* **PROBLEM DETAILS**
From the data below, return the exact lines starting at the line containing "(729, 674) = (535, 456): red" and ending at the line containing "(815, 393) = (856, 319): none", both included, and nothing else.

*** RECORDS FOR PROCESSING Section Begins ***

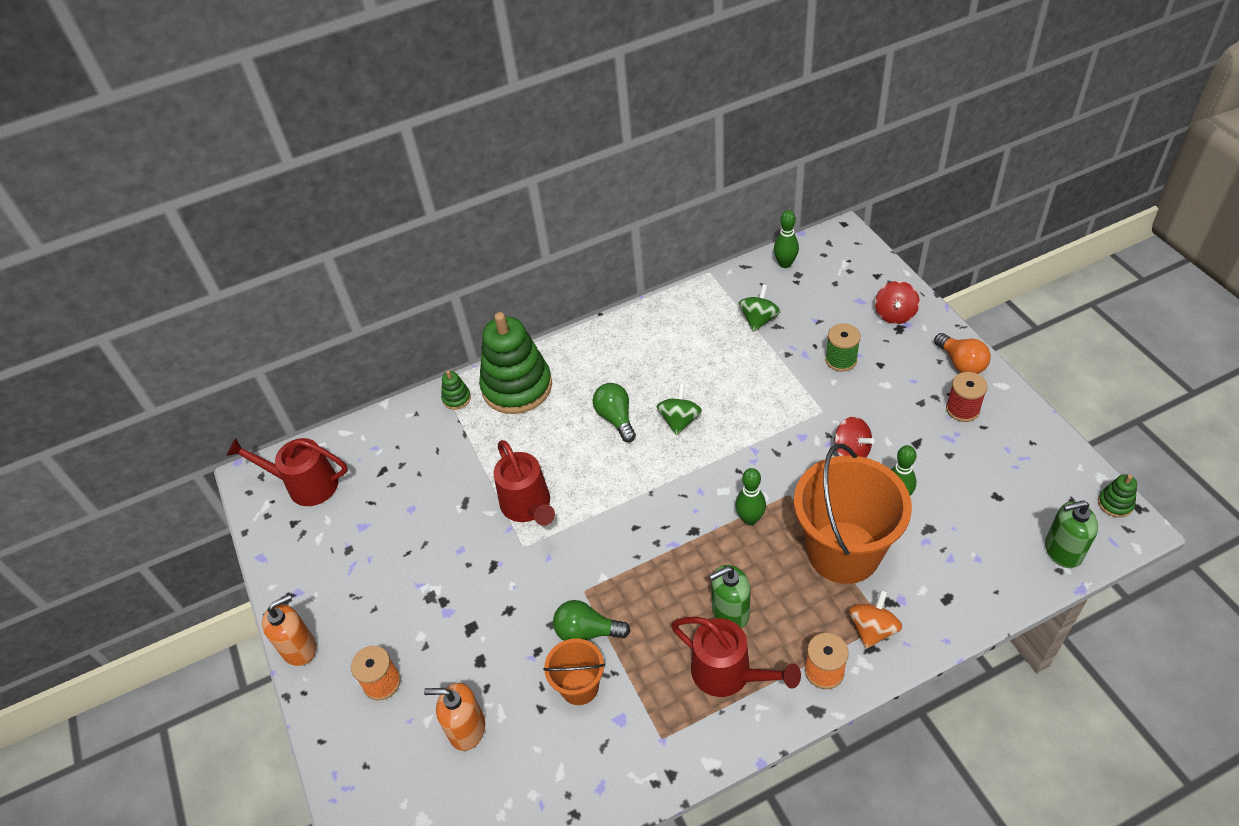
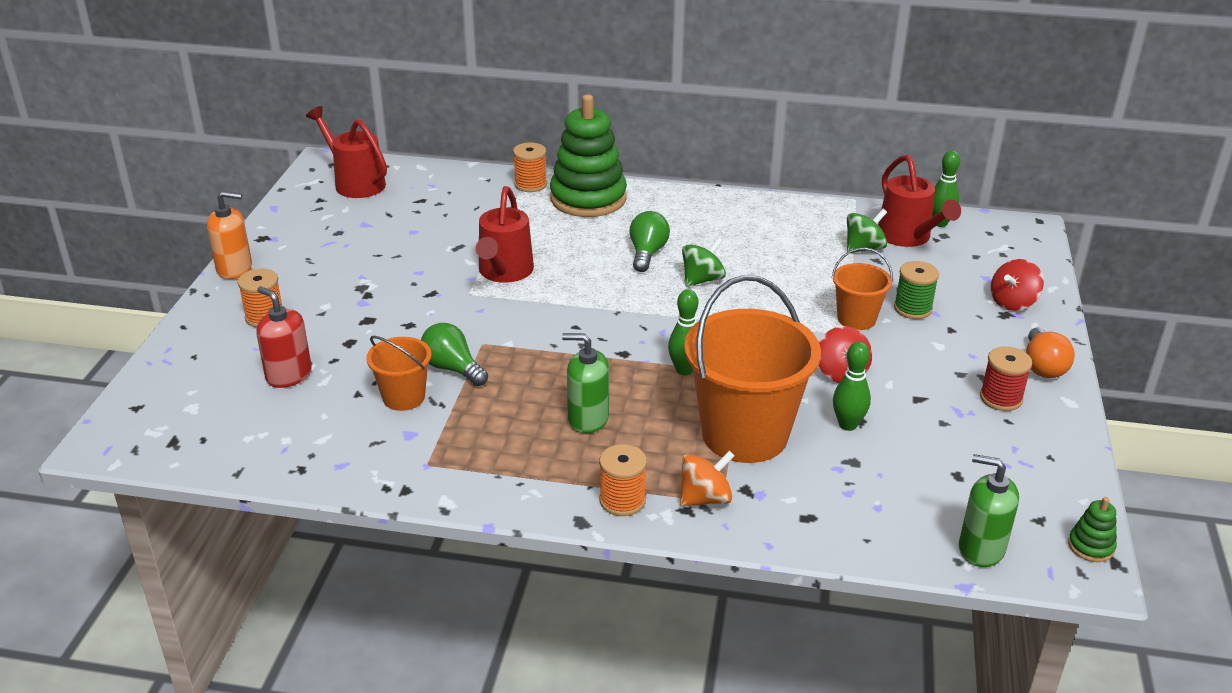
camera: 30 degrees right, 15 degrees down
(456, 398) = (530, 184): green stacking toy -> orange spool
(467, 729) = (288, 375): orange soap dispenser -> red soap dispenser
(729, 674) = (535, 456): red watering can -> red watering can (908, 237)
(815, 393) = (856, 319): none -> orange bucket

*** RECORDS FOR PROCESSING Section Ends ***
*** RECORDS FOR PROCESSING Section Begins ***

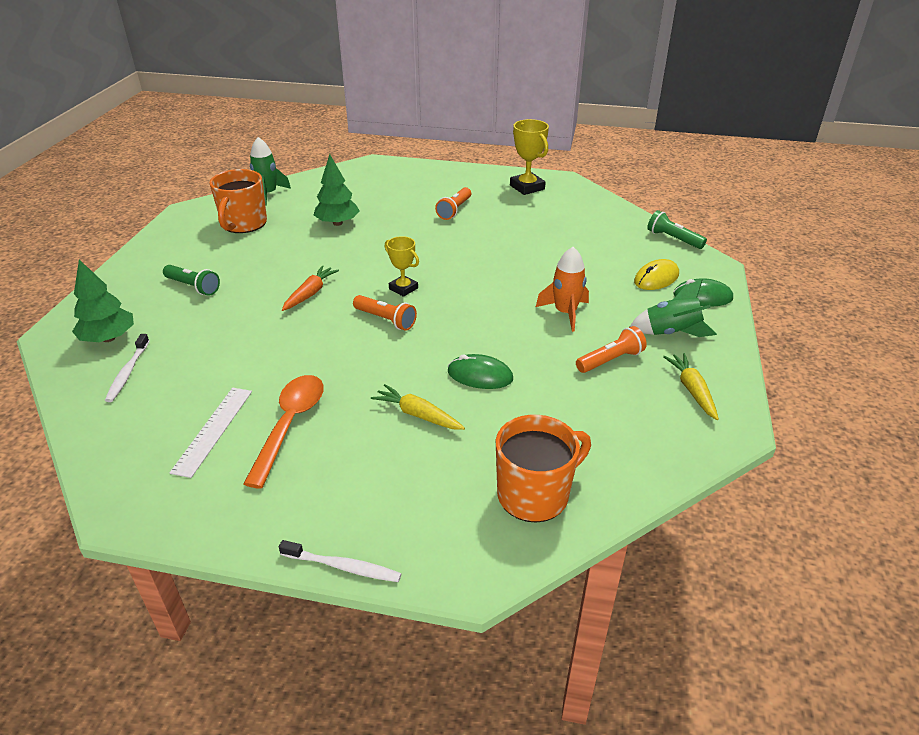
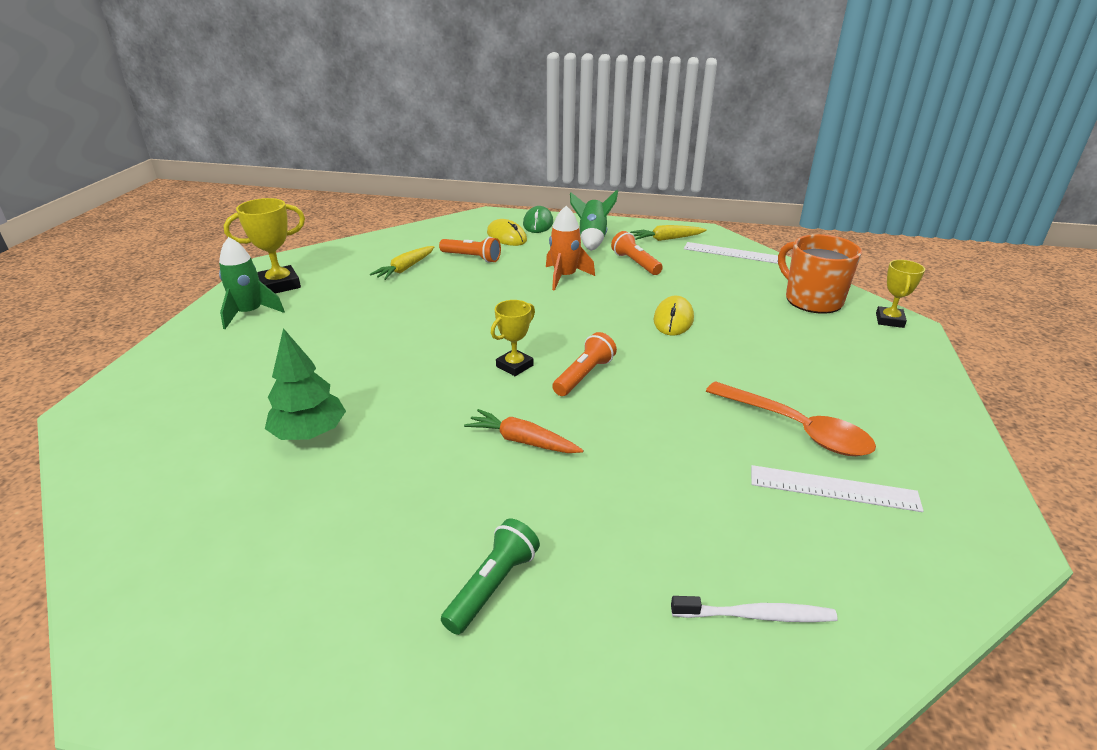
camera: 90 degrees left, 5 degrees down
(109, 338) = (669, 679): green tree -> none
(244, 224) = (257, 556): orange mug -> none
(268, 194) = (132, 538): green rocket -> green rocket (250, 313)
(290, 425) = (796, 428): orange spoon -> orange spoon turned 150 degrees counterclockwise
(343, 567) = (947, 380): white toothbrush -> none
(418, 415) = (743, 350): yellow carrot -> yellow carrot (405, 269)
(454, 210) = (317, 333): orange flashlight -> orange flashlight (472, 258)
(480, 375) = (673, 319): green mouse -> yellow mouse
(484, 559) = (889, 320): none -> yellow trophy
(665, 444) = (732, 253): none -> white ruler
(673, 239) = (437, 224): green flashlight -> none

*** RECORDS FOR PROCESSING Section Ends ***

* **EXPECTED ANSWER**
(729, 674) = (535, 456): red watering can -> red watering can (908, 237)
(815, 393) = (856, 319): none -> orange bucket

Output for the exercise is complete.